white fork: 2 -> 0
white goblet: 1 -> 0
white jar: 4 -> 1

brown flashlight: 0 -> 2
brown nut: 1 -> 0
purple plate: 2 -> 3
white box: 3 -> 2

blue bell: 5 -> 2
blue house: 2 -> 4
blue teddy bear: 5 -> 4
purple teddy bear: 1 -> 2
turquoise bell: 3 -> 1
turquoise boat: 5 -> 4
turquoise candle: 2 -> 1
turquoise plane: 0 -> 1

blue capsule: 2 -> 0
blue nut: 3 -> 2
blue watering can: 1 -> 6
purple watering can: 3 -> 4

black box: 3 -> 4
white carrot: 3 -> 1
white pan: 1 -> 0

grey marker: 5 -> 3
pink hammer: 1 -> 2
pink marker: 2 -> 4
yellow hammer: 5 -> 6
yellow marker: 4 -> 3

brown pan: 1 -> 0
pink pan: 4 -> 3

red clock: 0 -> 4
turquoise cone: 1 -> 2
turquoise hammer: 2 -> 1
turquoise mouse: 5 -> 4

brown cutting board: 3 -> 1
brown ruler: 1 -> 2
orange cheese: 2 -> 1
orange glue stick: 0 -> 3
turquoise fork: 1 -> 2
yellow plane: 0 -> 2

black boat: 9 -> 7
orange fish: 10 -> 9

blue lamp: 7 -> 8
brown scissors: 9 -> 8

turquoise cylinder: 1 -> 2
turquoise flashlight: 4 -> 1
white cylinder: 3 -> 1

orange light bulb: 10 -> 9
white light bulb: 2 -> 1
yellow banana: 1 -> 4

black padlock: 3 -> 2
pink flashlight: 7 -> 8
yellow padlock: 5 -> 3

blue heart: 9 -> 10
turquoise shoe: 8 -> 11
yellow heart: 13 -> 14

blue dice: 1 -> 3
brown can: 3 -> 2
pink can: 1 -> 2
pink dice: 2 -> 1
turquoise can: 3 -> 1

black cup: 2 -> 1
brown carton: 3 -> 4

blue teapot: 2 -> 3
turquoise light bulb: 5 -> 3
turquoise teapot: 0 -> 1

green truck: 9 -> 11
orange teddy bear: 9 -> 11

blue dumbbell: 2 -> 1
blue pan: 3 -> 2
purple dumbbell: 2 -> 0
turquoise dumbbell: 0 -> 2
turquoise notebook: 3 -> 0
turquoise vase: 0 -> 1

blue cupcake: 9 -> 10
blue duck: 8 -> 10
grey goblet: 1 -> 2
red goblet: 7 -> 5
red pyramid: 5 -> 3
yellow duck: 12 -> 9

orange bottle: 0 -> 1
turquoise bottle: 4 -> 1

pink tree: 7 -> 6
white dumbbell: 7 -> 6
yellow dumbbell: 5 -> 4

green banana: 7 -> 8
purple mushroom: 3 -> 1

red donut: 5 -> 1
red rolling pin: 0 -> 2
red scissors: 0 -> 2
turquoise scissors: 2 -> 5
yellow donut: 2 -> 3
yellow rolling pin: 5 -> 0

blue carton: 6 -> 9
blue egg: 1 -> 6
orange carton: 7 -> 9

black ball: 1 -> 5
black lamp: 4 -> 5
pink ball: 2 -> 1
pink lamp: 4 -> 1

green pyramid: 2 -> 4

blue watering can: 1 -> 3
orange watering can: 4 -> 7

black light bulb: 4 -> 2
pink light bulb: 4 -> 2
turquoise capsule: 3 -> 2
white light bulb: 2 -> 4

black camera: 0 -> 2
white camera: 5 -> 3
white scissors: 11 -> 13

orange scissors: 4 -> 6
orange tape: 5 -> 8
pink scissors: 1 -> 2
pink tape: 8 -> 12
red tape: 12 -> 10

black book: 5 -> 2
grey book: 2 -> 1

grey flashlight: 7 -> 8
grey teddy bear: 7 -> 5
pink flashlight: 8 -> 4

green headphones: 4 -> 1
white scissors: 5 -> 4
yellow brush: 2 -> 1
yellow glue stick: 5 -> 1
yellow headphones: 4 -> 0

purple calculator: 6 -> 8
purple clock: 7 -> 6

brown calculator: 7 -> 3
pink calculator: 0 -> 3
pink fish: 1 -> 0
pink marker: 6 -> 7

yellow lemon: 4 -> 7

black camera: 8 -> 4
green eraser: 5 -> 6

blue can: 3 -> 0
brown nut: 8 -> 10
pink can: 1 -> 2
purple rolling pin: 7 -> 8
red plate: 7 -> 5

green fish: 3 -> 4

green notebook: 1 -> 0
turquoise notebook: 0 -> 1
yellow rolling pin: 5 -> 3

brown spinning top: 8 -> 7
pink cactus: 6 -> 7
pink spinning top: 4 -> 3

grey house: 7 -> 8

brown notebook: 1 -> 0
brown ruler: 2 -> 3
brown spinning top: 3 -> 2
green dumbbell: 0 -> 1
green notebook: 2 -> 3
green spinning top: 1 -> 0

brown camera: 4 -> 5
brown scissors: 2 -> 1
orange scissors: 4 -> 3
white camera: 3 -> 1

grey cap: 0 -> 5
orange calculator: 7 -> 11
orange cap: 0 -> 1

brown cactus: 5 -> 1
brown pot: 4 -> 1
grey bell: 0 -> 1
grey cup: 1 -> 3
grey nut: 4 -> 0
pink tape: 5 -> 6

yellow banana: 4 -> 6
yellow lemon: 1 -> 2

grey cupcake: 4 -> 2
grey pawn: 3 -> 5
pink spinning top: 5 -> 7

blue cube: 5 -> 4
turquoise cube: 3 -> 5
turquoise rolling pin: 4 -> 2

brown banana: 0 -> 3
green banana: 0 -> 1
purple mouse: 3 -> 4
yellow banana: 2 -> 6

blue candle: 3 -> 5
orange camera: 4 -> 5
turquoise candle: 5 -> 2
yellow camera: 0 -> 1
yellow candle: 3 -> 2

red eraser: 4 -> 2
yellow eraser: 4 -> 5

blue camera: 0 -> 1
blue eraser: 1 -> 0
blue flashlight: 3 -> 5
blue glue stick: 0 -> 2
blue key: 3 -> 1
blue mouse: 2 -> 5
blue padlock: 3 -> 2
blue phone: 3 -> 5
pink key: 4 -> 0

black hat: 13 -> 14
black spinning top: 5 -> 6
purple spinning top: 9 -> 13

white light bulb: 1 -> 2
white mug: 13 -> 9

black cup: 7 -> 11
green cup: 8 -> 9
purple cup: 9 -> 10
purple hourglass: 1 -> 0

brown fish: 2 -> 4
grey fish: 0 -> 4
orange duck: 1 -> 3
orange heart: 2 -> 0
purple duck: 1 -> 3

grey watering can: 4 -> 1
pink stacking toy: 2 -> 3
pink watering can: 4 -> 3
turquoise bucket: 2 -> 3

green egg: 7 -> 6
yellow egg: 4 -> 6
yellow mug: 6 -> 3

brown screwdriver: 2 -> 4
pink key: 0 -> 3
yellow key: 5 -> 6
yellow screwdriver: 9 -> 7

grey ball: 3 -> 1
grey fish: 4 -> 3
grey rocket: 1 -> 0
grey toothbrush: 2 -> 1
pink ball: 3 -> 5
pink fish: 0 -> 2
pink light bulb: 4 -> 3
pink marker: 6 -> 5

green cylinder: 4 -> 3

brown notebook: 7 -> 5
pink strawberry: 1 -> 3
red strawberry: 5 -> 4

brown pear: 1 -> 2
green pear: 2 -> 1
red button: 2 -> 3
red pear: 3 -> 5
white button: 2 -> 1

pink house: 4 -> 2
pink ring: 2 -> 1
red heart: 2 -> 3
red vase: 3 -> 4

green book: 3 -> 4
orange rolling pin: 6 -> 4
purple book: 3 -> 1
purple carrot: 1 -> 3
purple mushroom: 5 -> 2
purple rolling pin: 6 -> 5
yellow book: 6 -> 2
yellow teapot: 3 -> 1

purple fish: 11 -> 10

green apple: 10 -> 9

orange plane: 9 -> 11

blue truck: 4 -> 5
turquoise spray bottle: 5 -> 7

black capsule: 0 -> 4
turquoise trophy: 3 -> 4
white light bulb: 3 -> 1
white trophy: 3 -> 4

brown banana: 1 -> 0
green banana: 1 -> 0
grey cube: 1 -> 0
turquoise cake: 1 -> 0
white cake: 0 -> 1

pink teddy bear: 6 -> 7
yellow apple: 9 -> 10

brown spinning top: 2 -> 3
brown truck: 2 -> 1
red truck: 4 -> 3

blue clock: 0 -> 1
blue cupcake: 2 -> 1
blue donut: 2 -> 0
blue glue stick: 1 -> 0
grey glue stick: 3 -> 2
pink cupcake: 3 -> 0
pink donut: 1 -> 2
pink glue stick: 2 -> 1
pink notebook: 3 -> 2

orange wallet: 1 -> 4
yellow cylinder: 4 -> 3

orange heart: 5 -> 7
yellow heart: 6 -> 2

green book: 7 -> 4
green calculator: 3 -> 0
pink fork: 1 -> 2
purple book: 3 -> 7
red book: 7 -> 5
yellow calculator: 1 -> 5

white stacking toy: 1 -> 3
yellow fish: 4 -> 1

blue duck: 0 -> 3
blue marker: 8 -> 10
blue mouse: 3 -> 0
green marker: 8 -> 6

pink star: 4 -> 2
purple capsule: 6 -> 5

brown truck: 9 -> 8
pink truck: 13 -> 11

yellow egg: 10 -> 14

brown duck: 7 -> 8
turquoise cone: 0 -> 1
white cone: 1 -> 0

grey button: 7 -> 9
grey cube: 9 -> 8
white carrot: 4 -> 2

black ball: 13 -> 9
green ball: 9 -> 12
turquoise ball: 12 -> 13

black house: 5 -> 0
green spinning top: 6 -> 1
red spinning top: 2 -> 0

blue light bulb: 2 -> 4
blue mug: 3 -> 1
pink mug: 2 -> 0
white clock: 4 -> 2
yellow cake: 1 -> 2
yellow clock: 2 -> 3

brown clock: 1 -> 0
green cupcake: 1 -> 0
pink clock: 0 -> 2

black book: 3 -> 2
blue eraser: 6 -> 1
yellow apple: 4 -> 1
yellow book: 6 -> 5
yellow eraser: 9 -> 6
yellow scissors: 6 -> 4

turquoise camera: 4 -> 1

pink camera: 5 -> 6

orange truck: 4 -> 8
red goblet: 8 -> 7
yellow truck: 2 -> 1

What to produce: Could you count the lines of the listing above that hold the word "lamp" and give only the total?

Exercise response: 3